▶ _What you will do_
Filter the material below down to the lines with the word "Clock" and give those lines.

▶ _Excerpted data_
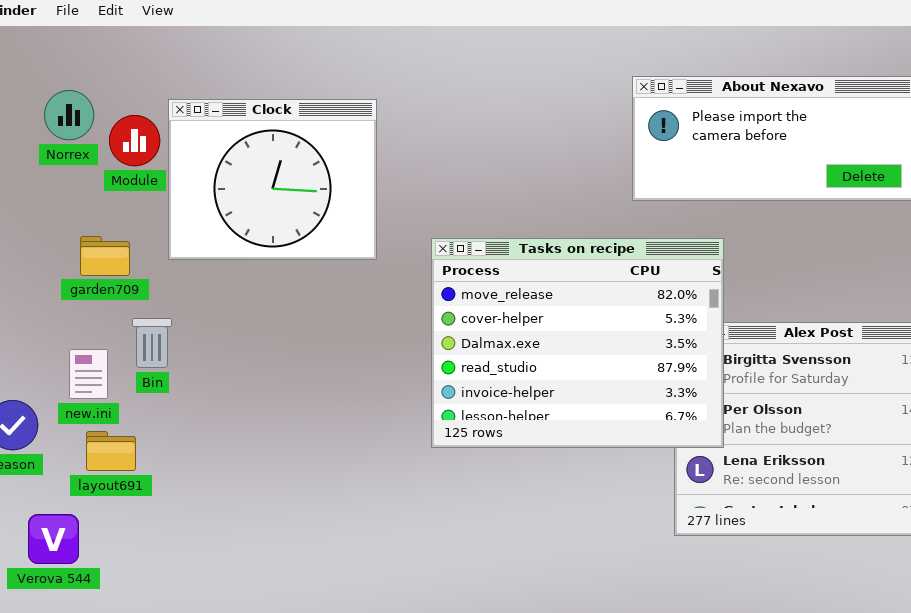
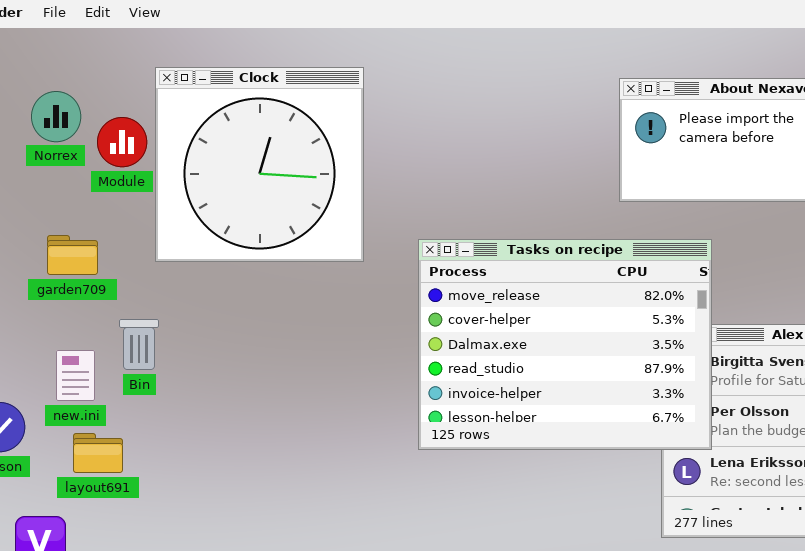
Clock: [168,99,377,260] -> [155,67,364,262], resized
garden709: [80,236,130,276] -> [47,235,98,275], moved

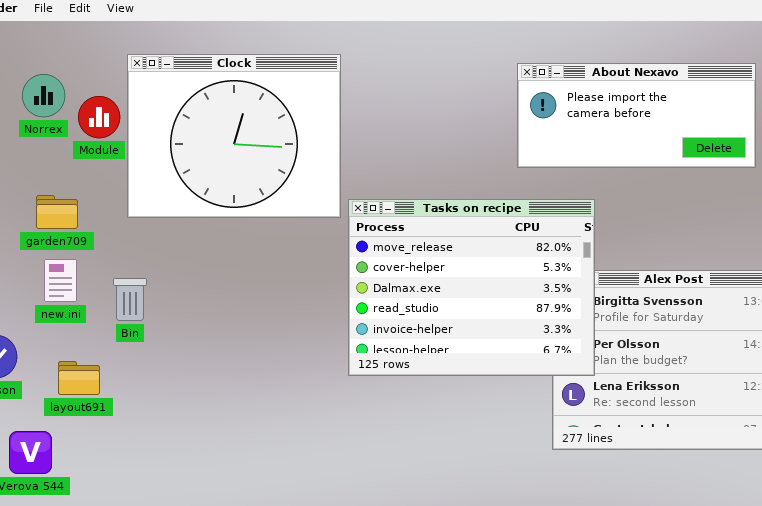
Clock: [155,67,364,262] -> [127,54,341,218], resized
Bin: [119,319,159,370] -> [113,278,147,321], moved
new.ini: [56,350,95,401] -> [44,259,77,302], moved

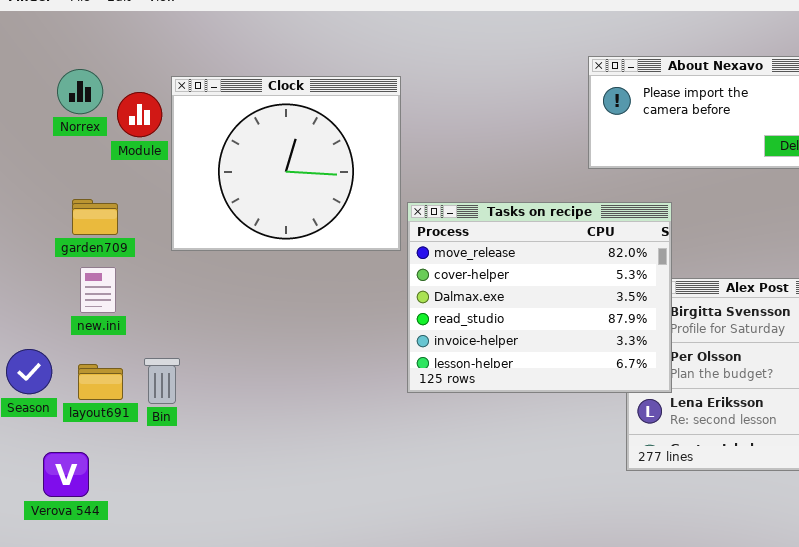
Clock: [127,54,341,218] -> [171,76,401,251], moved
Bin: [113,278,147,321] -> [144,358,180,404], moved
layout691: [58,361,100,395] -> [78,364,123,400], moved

==

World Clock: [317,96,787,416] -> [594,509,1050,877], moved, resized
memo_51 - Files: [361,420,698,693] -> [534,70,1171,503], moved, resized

▶ _Response area_
Clock: [168,99,377,260] -> [155,67,364,262], resized
Clock: [155,67,364,262] -> [127,54,341,218], resized
Clock: [127,54,341,218] -> [171,76,401,251], moved
World Clock: [317,96,787,416] -> [594,509,1050,877], moved, resized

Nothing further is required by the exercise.